=== Requirement ===
Images excepted, the data below must be repeated exactly.

=== Records supplied ===
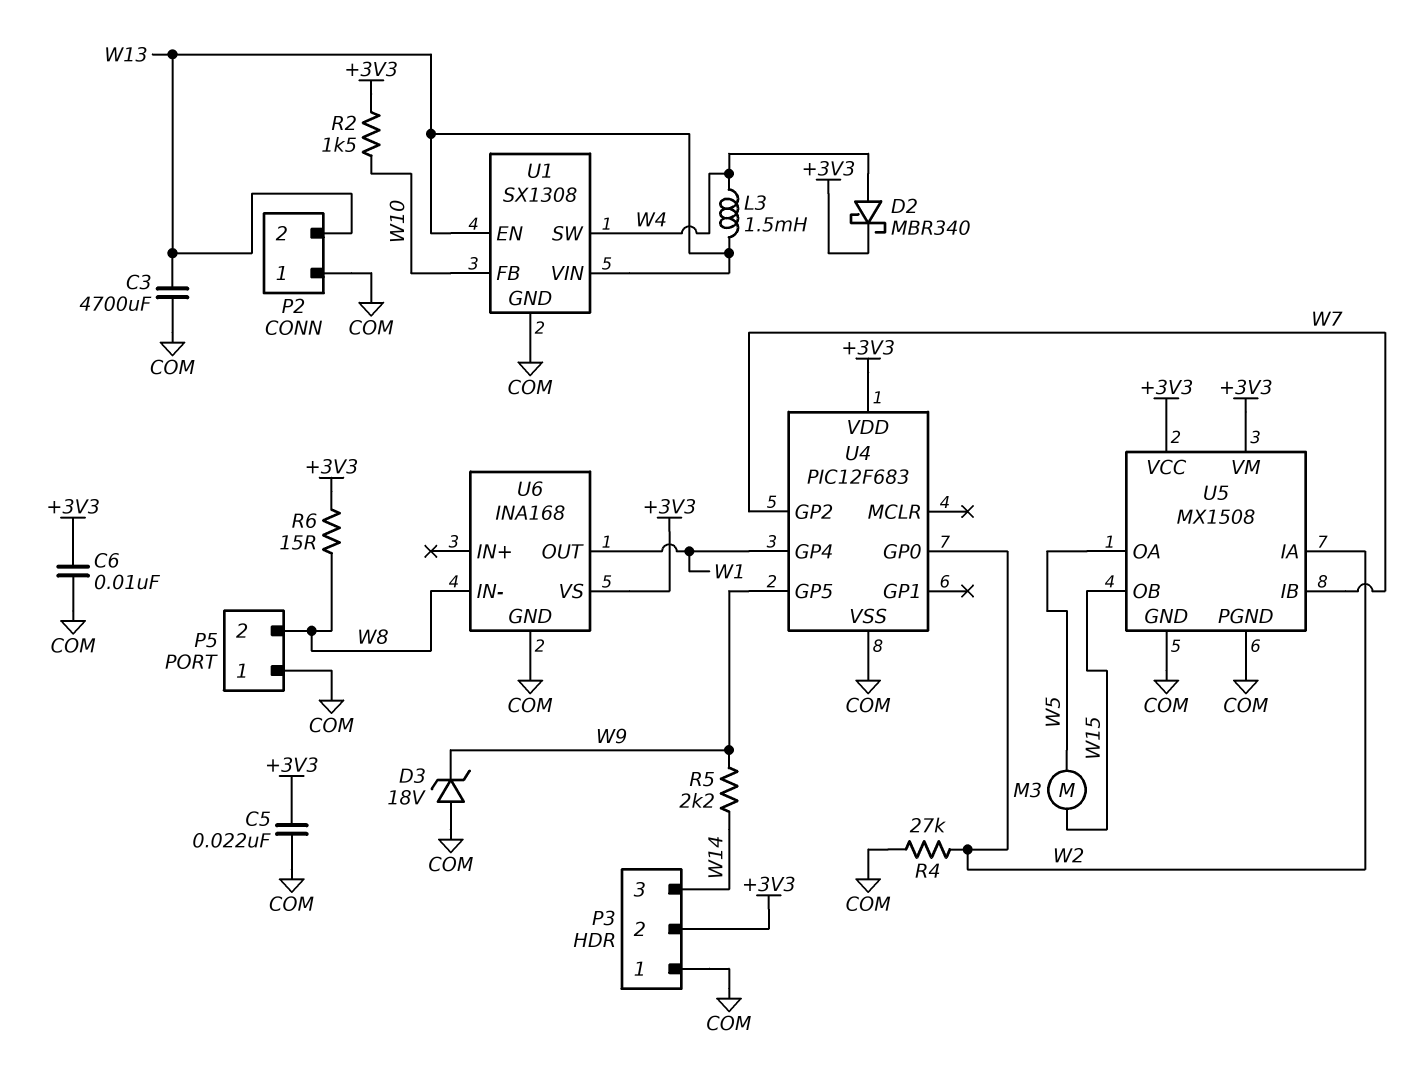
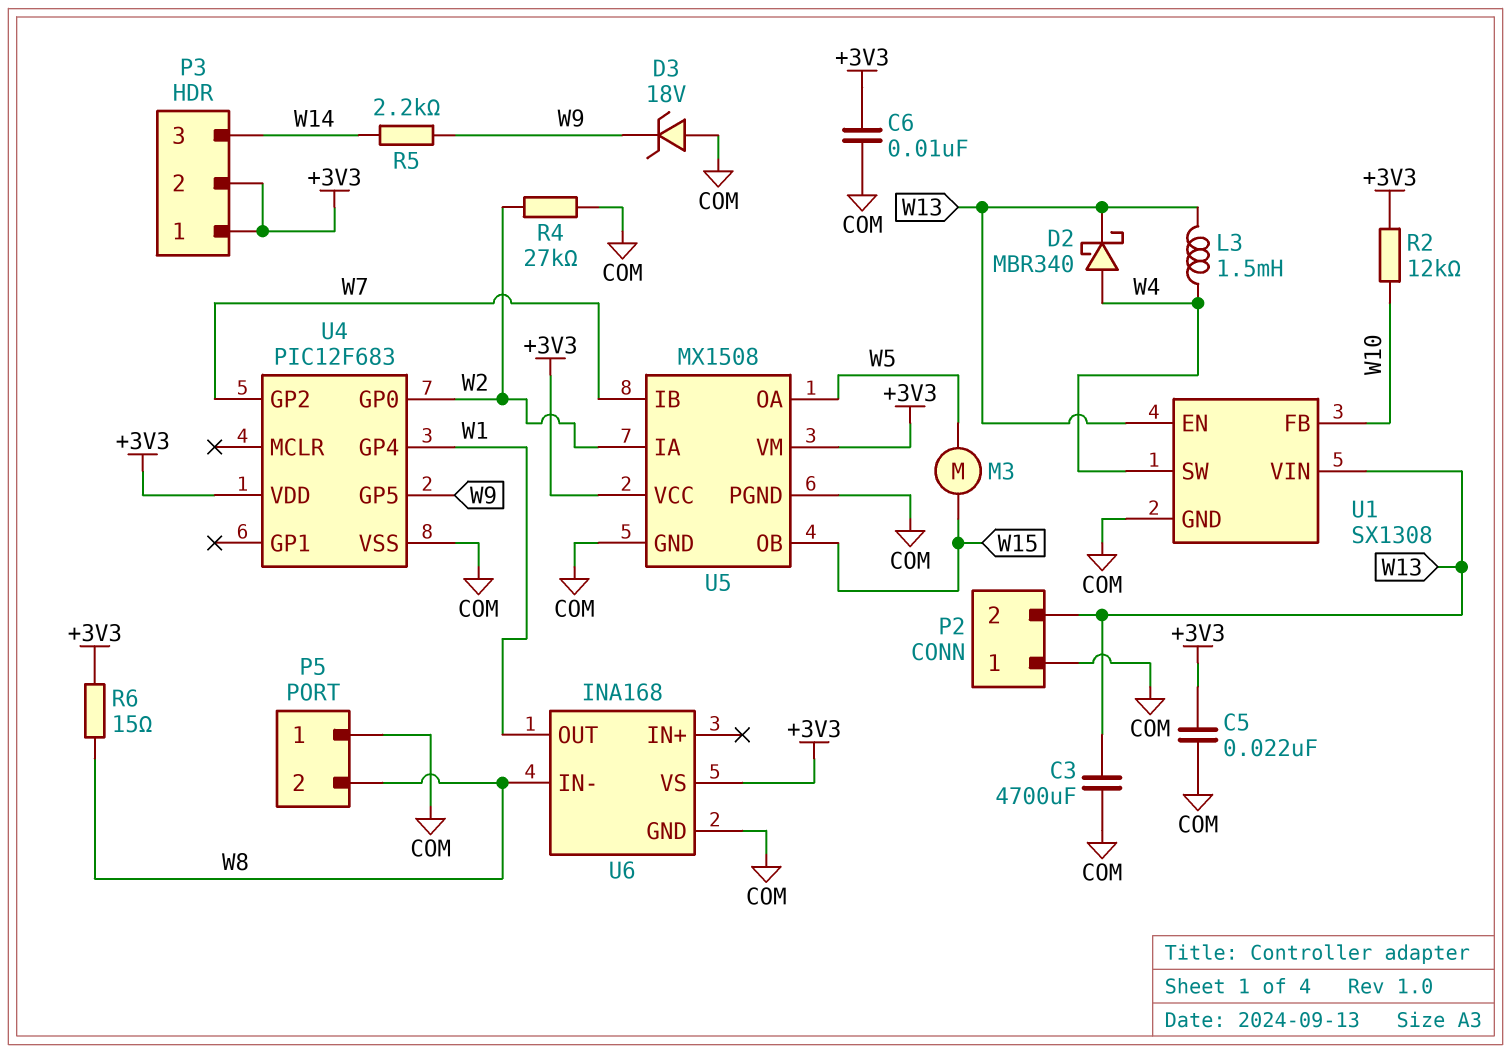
D2: schottky MBR340 (A W4, K +3V3) -> schottky MBR340 (A W4, K W13)
P3 pin 1: COM -> +3V3
R2: 1.5k (+3V3, W10) -> 12k (+3V3, W10)

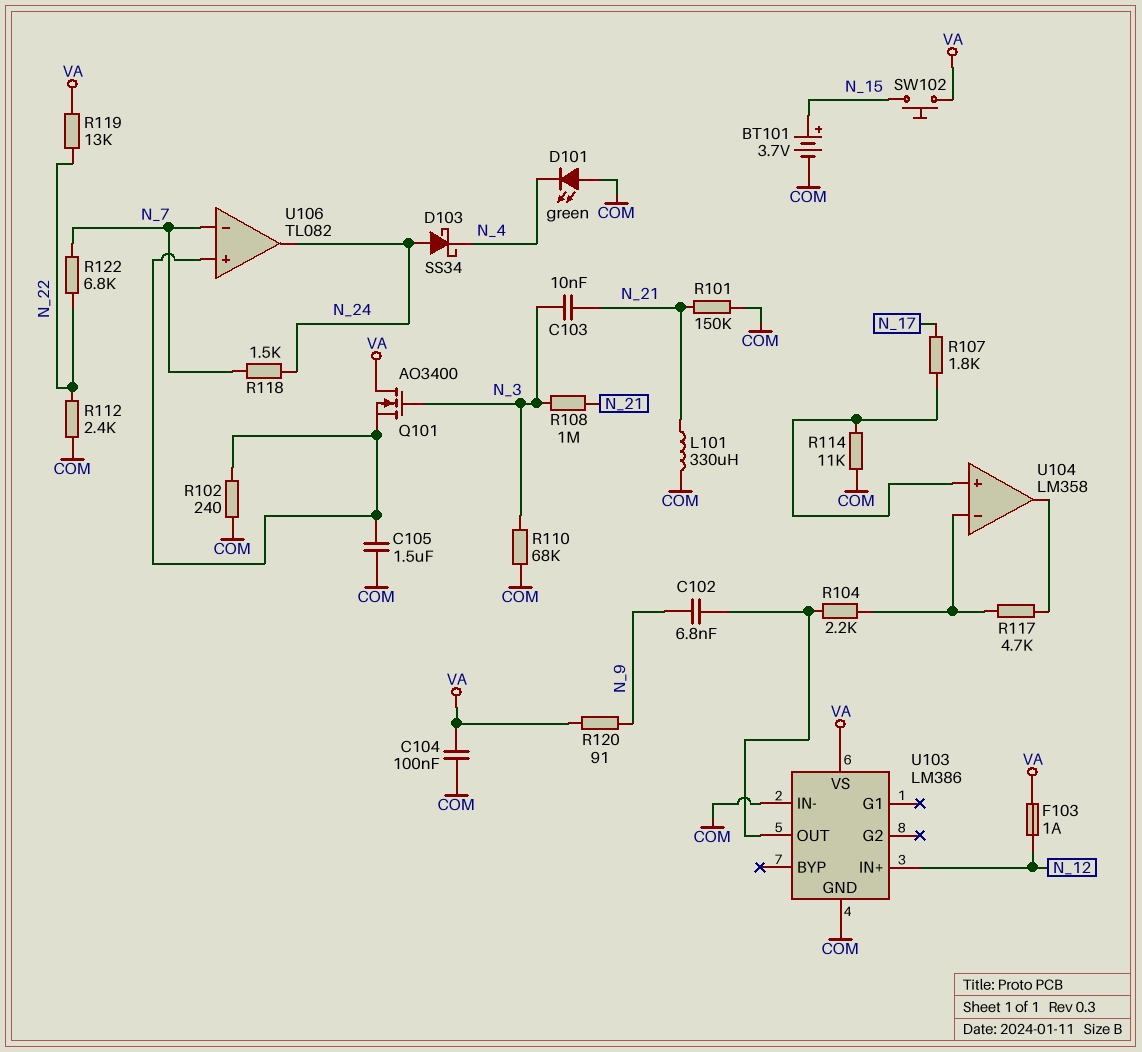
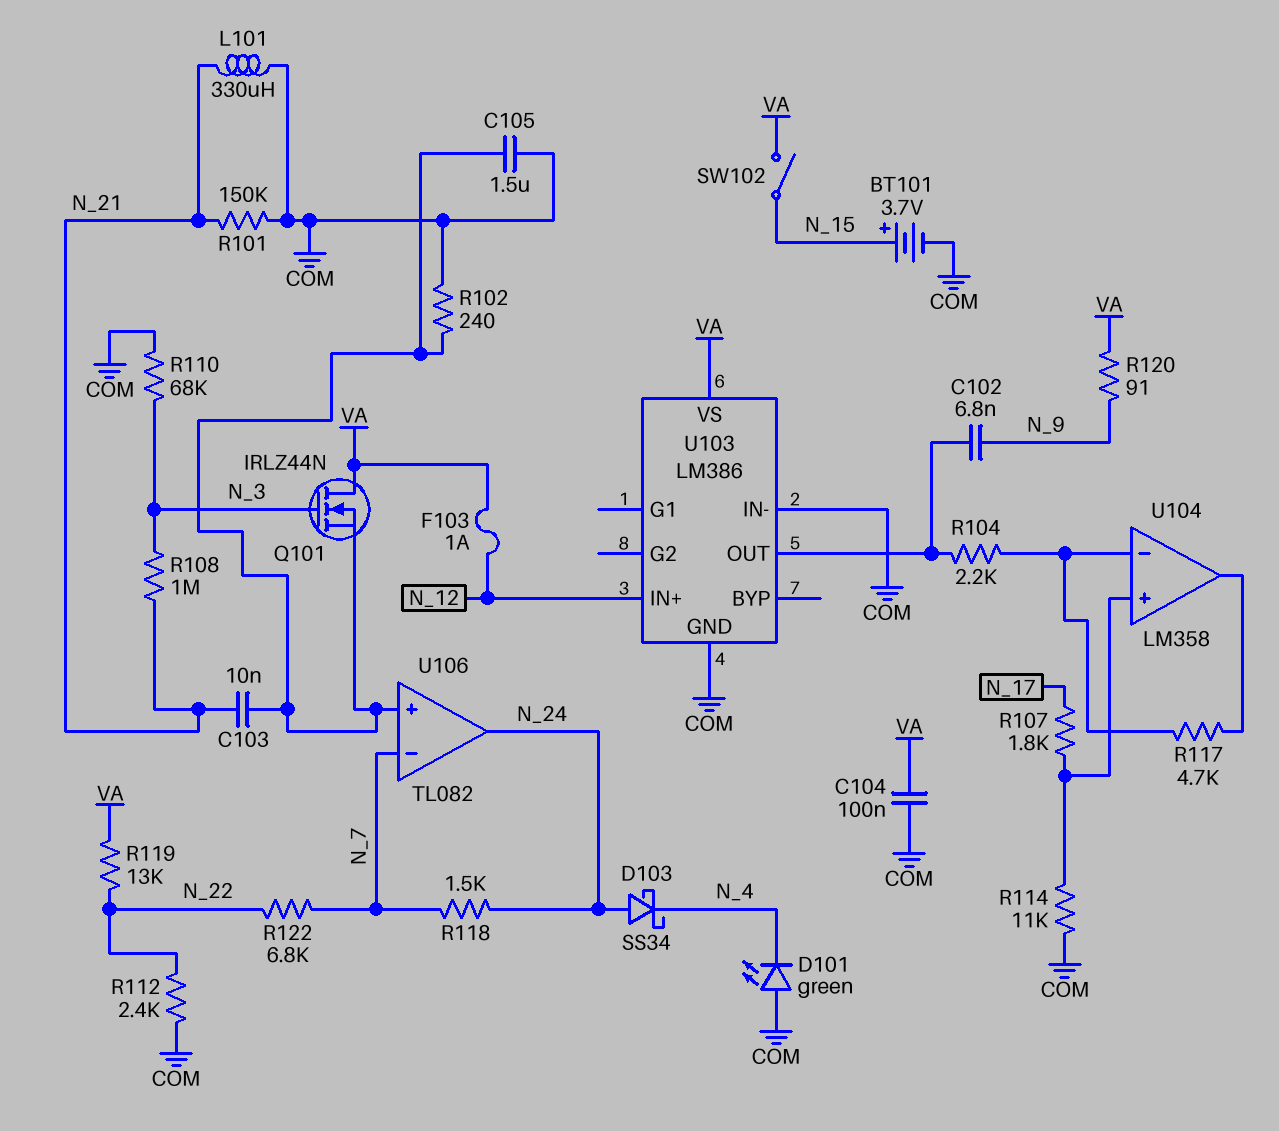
C103: 10nF (N_3, N_21) -> 10nF (N_21, U106/in+)
Q101: NMOS AO3400 (G N_3, D VA, S U106/in+) -> NMOS IRLZ44N (G N_3, D VA, S U106/in+)
SW102: button (N_15, VA) -> switch (N_15, VA)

=== Exercise response ===
D2: schottky MBR340 (A W4, K +3V3) -> schottky MBR340 (A W4, K W13)
P3 pin 1: COM -> +3V3
R2: 1.5k (+3V3, W10) -> 12k (+3V3, W10)

C103: 10nF (N_3, N_21) -> 10nF (N_21, U106/in+)
Q101: NMOS AO3400 (G N_3, D VA, S U106/in+) -> NMOS IRLZ44N (G N_3, D VA, S U106/in+)
SW102: button (N_15, VA) -> switch (N_15, VA)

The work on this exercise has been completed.